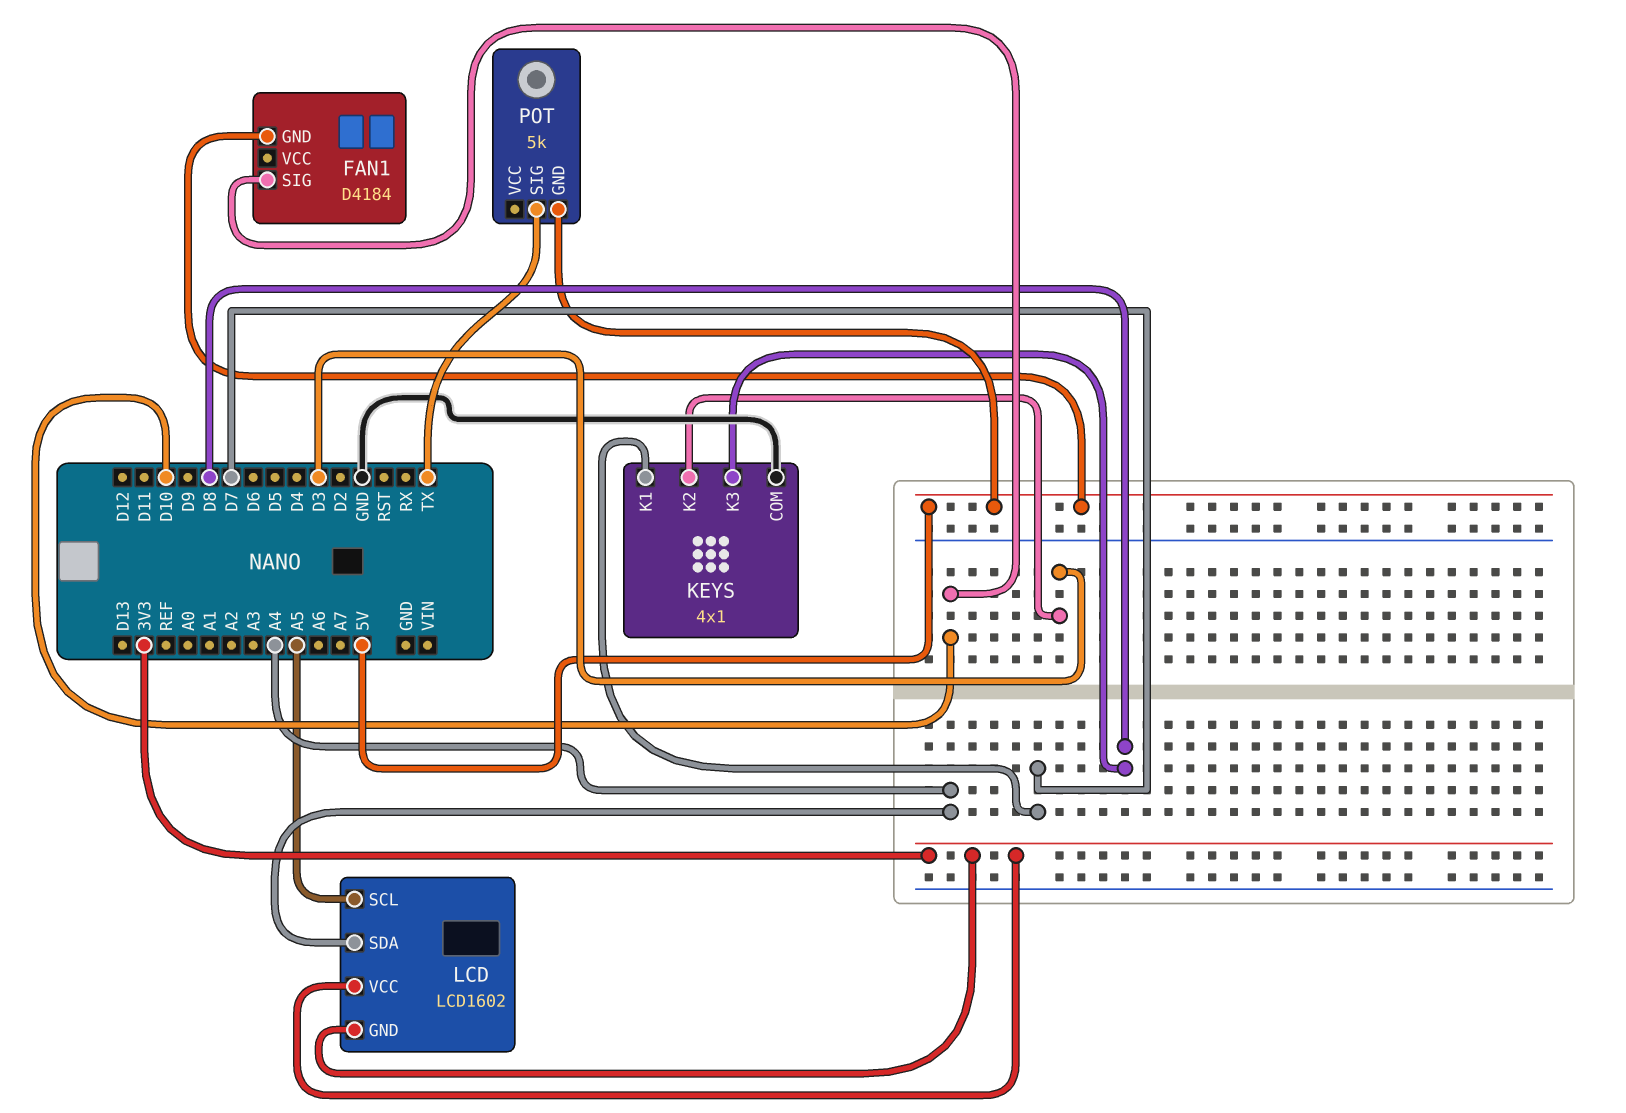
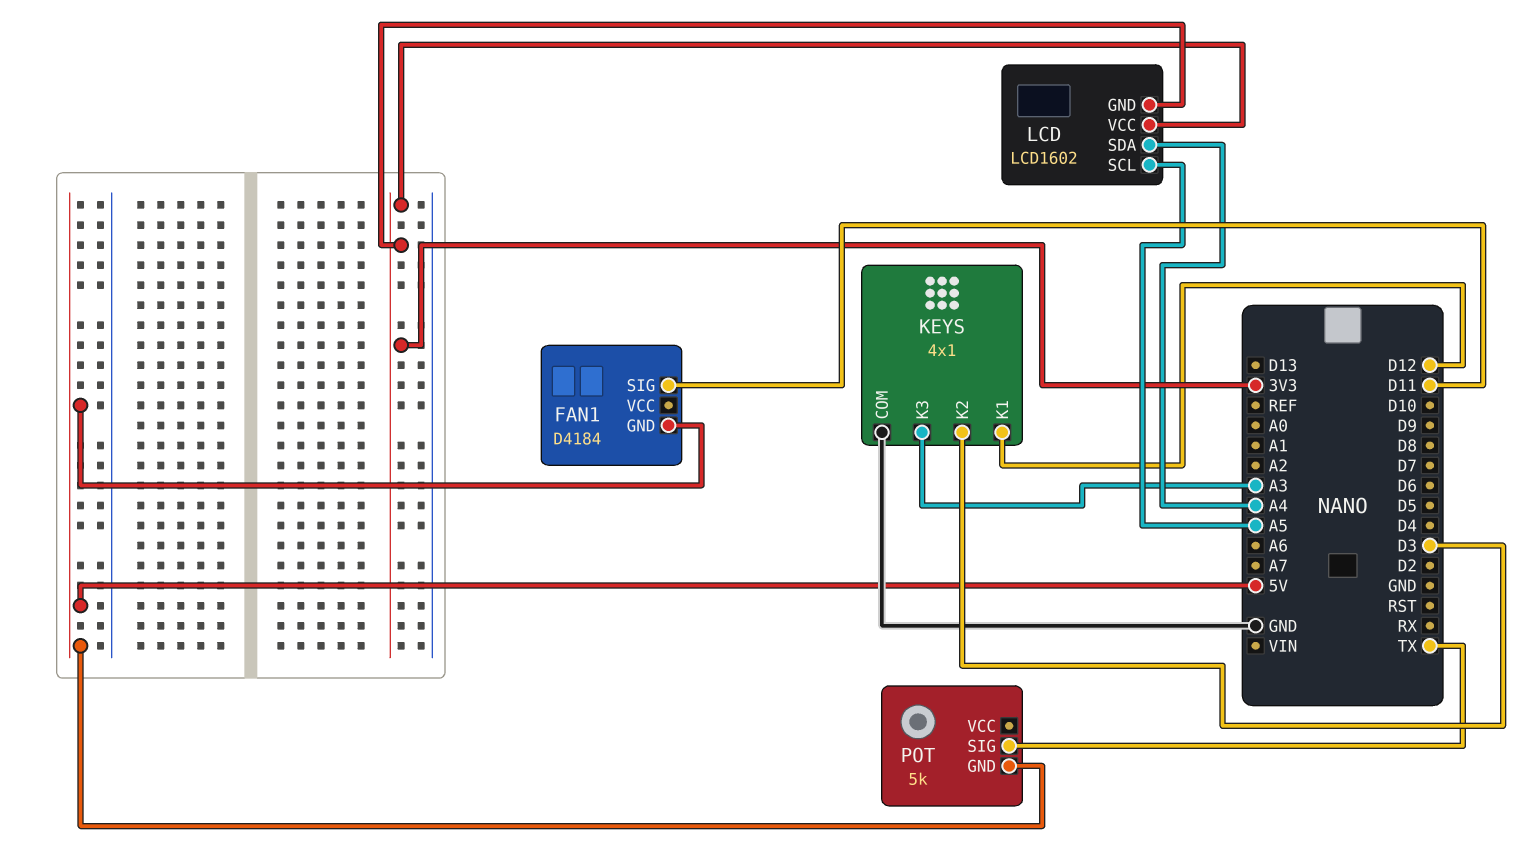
FAN1 pin SIG: D10 -> D11
KEYS pin K1: D7 -> D12
KEYS pin K3: D8 -> A3

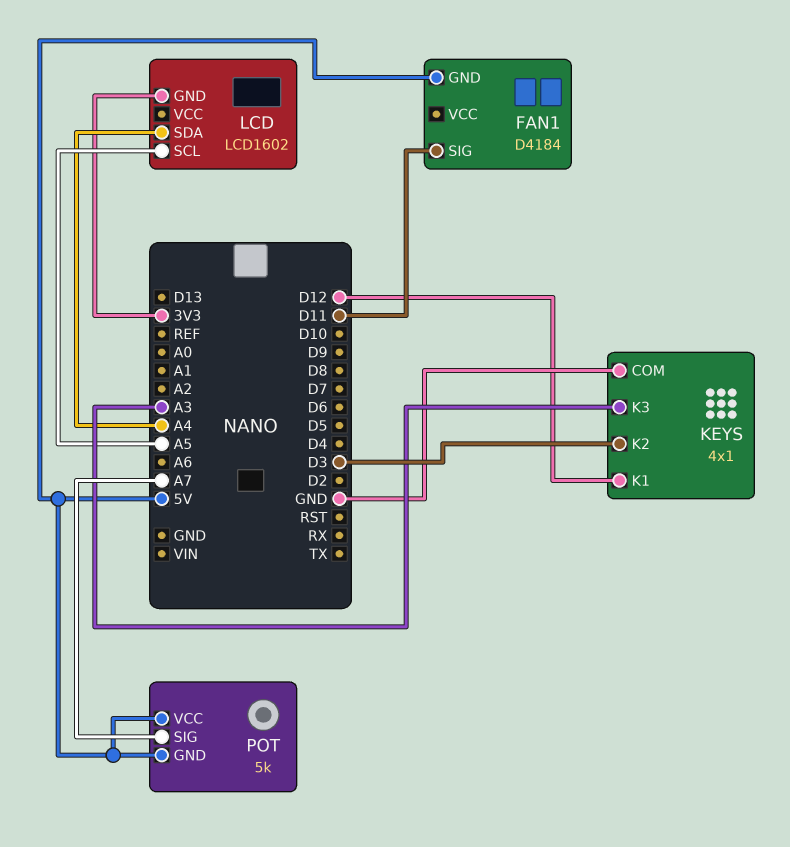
LCD pin VCC: 3V3 -> none
POT pin SIG: TX -> A7
POT pin VCC: none -> 5V

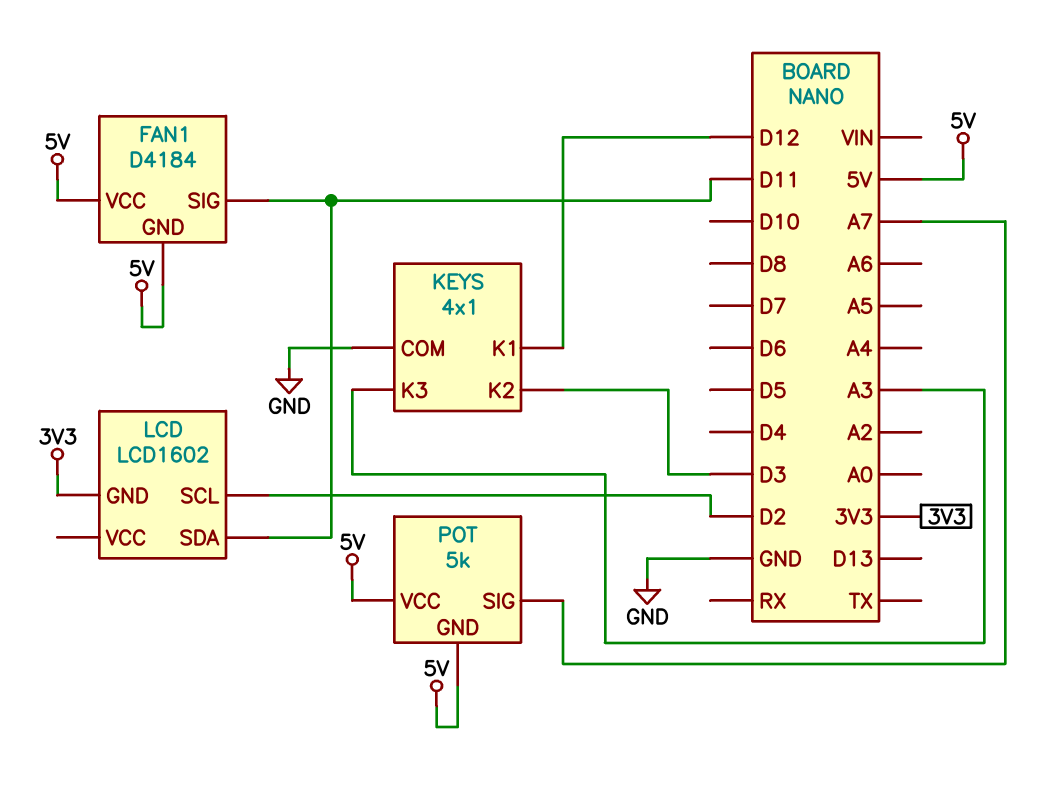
FAN1 pin VCC: none -> 5V
LCD pin SCL: A5 -> D2
LCD pin SDA: A4 -> D11

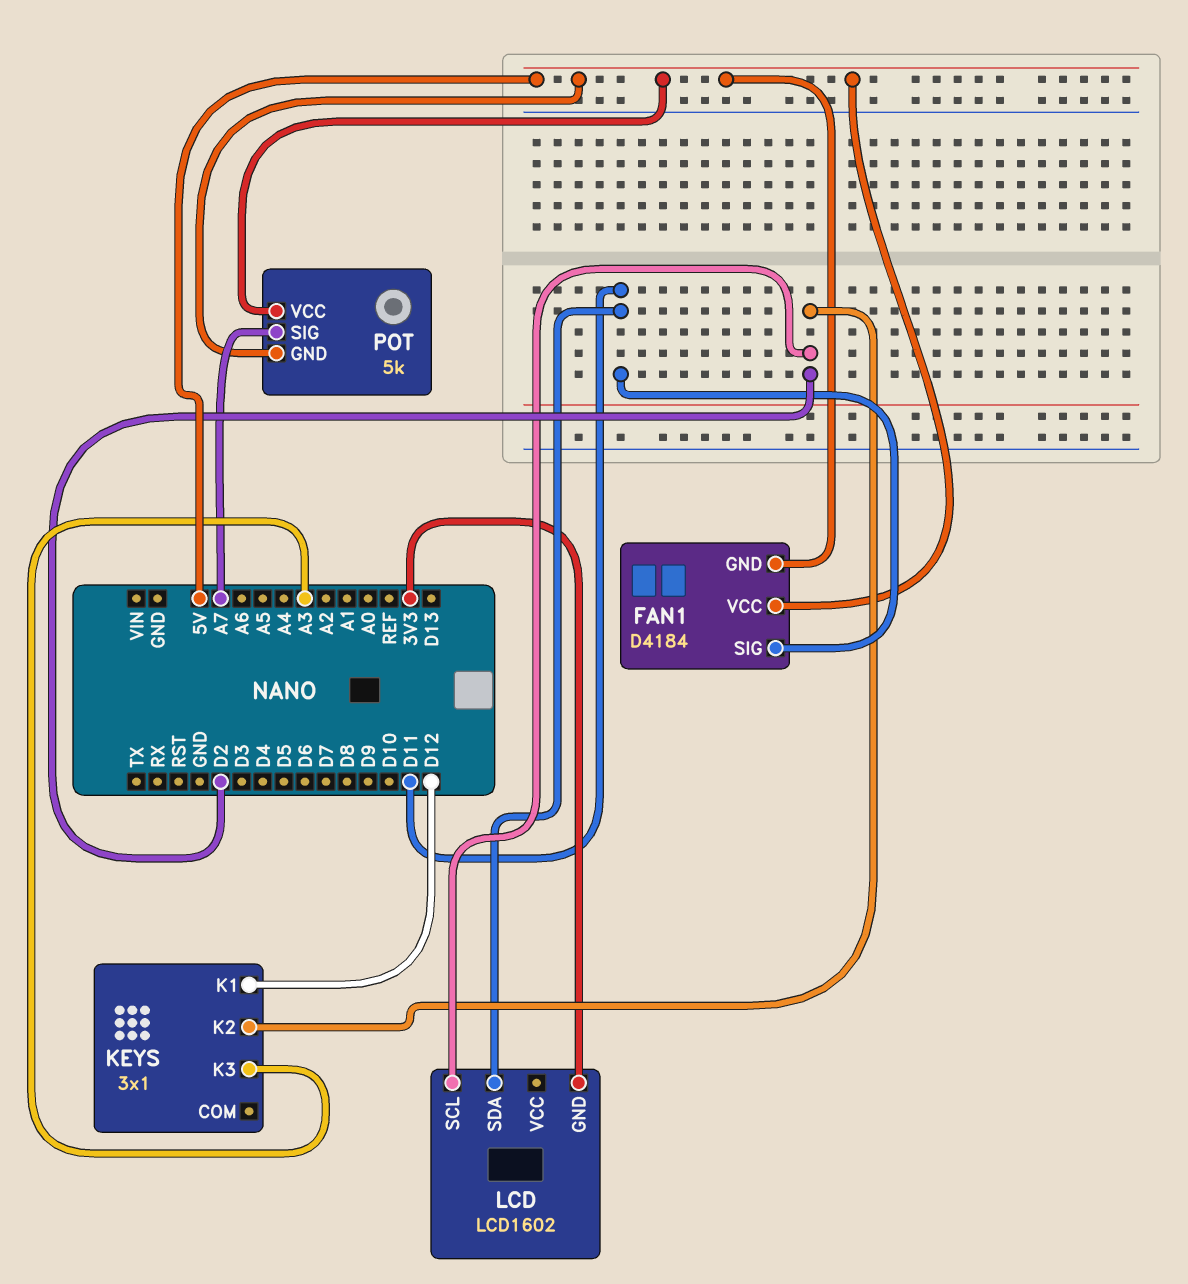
KEYS: 4x1 -> 3x1
KEYS pin COM: GND -> none
KEYS pin K2: D3 -> D2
------------------------------------
--- WHAT YOU NEED TO DO ---
What number of lines in the listing above hold the string "none"? Give that number and nothing else.

--- TASK RESULT ---
4